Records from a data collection
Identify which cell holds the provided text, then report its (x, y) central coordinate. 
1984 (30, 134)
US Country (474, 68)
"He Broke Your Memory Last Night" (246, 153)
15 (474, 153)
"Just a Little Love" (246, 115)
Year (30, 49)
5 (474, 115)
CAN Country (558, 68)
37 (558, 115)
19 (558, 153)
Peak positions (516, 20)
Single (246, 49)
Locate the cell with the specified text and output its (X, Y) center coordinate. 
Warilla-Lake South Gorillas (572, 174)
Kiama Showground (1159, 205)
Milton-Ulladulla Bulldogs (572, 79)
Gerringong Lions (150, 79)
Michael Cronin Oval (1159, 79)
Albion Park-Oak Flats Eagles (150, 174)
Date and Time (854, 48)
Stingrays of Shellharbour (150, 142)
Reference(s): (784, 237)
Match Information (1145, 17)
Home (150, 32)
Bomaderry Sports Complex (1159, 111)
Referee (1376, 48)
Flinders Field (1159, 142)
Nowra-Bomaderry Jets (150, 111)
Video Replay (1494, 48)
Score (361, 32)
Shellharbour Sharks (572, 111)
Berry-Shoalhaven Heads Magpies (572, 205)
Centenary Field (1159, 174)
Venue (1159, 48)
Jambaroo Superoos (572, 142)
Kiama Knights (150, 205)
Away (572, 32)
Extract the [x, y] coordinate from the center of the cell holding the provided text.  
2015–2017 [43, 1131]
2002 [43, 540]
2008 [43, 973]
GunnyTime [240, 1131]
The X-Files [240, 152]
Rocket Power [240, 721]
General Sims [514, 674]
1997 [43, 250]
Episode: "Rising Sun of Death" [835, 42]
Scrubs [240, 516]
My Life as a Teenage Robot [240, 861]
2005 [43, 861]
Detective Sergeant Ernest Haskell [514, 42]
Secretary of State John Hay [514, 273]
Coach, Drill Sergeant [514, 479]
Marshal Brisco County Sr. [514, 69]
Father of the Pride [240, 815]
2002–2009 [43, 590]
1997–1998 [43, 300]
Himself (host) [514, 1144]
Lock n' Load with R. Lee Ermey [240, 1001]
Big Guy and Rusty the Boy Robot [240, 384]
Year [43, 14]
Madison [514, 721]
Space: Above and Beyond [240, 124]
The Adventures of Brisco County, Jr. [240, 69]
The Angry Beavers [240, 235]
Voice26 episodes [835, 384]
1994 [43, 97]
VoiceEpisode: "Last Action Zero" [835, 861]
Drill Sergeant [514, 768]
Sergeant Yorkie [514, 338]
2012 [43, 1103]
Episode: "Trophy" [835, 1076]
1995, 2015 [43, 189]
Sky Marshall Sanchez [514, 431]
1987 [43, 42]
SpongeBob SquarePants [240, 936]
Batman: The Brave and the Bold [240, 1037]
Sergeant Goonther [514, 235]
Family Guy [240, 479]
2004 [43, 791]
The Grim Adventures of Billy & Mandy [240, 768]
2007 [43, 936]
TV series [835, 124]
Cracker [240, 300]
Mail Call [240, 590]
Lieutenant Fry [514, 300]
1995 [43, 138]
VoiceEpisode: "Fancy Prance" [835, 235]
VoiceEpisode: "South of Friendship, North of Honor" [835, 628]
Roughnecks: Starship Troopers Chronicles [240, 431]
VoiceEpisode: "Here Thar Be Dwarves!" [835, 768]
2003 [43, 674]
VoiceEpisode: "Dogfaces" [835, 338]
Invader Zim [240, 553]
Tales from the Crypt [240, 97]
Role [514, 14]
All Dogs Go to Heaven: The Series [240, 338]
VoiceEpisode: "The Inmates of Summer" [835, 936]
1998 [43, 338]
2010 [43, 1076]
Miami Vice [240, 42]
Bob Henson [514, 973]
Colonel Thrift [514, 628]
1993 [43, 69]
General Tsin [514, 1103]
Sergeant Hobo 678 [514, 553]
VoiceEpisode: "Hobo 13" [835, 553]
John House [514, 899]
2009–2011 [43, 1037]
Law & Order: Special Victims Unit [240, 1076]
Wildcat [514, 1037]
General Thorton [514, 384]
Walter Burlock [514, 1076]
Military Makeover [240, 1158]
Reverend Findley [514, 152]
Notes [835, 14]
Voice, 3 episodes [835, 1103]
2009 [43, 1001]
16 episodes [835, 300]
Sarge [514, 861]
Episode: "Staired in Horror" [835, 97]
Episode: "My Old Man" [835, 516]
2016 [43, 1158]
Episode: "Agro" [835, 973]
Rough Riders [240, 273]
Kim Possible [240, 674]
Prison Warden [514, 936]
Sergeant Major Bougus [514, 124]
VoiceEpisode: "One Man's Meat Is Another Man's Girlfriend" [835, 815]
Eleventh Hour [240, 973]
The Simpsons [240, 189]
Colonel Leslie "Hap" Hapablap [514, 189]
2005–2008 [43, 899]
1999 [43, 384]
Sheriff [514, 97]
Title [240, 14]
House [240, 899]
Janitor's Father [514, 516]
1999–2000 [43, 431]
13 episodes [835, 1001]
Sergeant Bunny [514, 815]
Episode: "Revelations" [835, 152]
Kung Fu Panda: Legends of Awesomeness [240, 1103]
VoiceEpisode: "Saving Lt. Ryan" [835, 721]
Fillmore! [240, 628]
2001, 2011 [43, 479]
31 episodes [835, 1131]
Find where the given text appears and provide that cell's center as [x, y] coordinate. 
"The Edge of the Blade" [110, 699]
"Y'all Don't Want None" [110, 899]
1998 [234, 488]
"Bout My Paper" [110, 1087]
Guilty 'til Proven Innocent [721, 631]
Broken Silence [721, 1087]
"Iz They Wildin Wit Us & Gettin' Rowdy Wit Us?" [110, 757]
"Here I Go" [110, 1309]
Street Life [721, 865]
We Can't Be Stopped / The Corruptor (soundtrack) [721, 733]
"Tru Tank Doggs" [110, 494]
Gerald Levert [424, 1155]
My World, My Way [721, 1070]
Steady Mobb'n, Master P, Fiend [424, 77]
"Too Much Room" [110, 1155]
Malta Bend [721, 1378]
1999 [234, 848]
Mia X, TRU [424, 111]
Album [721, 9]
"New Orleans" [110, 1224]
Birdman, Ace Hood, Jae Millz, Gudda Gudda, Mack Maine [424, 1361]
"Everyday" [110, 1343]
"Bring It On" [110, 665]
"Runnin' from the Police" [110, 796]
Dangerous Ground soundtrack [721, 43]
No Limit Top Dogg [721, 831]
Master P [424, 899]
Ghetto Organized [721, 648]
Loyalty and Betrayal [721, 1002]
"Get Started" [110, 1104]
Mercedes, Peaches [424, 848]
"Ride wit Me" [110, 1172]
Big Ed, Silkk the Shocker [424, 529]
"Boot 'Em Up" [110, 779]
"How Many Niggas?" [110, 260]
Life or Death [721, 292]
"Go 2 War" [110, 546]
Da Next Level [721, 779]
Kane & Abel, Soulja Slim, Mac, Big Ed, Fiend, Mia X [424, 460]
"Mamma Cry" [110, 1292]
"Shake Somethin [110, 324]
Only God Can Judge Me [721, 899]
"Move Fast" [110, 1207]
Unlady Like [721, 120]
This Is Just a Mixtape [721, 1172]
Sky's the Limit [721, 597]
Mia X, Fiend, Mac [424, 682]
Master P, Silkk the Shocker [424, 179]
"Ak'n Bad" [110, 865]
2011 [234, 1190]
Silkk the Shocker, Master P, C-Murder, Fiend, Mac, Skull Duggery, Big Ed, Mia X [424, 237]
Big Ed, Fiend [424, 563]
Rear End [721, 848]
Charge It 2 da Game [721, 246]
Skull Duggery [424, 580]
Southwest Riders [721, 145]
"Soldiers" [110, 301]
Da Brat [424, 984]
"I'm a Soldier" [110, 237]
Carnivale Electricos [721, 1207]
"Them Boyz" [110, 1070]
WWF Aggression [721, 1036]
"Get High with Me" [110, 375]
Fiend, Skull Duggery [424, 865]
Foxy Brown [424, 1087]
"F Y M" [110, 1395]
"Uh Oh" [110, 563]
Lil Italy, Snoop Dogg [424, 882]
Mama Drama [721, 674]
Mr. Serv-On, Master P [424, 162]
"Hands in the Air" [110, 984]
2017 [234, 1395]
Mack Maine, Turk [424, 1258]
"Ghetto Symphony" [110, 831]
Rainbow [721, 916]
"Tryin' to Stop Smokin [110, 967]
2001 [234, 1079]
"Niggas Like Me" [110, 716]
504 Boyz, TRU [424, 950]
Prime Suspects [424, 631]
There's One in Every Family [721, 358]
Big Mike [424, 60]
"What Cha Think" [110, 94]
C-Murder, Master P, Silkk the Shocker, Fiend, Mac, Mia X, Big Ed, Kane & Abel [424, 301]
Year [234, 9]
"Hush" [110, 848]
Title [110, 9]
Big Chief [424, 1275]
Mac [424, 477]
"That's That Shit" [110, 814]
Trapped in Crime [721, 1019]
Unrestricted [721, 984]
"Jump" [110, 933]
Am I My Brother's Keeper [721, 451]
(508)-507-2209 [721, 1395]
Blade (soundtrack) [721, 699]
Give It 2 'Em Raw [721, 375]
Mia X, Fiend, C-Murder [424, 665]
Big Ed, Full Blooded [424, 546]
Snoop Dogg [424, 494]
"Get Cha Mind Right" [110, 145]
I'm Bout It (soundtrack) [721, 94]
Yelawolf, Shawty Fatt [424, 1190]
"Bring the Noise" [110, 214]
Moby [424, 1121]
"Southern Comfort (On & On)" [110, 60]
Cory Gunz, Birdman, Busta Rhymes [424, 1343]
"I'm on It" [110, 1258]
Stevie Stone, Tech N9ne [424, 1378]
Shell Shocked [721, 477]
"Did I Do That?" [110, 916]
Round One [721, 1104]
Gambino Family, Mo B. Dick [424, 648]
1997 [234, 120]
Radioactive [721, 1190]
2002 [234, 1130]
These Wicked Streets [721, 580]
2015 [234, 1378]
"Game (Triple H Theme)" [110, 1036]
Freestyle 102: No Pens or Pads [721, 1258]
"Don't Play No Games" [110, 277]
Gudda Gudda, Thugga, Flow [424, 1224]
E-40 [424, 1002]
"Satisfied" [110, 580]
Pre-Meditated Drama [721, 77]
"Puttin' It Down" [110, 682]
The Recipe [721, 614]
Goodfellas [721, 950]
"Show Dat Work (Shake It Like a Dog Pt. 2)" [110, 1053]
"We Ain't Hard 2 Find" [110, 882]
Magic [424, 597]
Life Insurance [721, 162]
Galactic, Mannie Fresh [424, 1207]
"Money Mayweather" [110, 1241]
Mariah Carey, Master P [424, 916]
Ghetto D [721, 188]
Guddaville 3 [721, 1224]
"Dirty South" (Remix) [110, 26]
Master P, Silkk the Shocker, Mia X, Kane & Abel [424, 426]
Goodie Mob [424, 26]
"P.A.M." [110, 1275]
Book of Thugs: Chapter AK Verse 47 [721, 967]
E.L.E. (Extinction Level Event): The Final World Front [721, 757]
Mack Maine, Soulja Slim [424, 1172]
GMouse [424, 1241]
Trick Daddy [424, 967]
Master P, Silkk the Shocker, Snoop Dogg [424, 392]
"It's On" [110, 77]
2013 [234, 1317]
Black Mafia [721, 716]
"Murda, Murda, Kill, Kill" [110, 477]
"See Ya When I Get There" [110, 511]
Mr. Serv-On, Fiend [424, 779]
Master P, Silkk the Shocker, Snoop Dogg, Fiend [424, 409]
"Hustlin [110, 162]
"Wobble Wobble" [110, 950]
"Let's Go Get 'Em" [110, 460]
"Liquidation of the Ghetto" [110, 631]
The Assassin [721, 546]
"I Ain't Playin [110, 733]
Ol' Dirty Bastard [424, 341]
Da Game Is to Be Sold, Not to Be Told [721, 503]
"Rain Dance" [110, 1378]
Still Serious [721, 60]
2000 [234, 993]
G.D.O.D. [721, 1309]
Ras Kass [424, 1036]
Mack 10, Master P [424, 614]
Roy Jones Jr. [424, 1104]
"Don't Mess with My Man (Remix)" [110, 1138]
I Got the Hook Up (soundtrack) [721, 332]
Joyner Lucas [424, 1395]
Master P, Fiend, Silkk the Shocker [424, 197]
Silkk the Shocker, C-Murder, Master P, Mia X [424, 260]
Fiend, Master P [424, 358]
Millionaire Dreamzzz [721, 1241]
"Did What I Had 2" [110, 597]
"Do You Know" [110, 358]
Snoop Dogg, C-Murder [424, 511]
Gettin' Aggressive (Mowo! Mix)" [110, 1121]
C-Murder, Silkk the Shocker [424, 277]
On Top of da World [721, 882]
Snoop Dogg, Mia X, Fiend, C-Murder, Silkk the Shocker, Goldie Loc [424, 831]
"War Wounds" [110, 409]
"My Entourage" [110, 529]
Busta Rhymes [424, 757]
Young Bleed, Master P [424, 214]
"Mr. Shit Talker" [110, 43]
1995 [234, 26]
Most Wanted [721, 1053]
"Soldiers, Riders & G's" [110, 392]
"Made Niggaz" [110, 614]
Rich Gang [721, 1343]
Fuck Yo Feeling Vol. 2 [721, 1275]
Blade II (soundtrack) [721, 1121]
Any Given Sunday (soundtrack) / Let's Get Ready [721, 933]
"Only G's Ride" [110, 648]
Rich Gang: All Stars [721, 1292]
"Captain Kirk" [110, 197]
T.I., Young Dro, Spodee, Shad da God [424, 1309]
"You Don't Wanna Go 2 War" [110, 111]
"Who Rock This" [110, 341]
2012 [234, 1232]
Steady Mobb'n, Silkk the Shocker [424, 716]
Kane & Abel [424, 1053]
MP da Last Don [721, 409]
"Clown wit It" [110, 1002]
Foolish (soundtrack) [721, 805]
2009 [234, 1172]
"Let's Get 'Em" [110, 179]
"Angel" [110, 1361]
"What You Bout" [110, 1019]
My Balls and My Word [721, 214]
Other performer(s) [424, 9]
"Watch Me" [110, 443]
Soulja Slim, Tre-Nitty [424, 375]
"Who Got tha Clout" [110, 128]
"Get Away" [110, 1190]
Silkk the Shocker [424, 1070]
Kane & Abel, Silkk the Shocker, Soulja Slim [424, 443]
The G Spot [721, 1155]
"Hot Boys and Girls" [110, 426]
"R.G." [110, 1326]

INSTRUCTION: Copy the records word for word, from their first line through the line that contains "Stingrays of Shellharbour (150, 142)", with both of those lines included.

SOLUTION:
Identify which cell holds the provided text, then report its (x, y) central coordinate. 
1984 (30, 134)
US Country (474, 68)
"He Broke Your Memory Last Night" (246, 153)
15 (474, 153)
"Just a Little Love" (246, 115)
Year (30, 49)
5 (474, 115)
CAN Country (558, 68)
37 (558, 115)
19 (558, 153)
Peak positions (516, 20)
Single (246, 49)
Locate the cell with the specified text and output its (X, Y) center coordinate. 
Warilla-Lake South Gorillas (572, 174)
Kiama Showground (1159, 205)
Milton-Ulladulla Bulldogs (572, 79)
Gerringong Lions (150, 79)
Michael Cronin Oval (1159, 79)
Albion Park-Oak Flats Eagles (150, 174)
Date and Time (854, 48)
Stingrays of Shellharbour (150, 142)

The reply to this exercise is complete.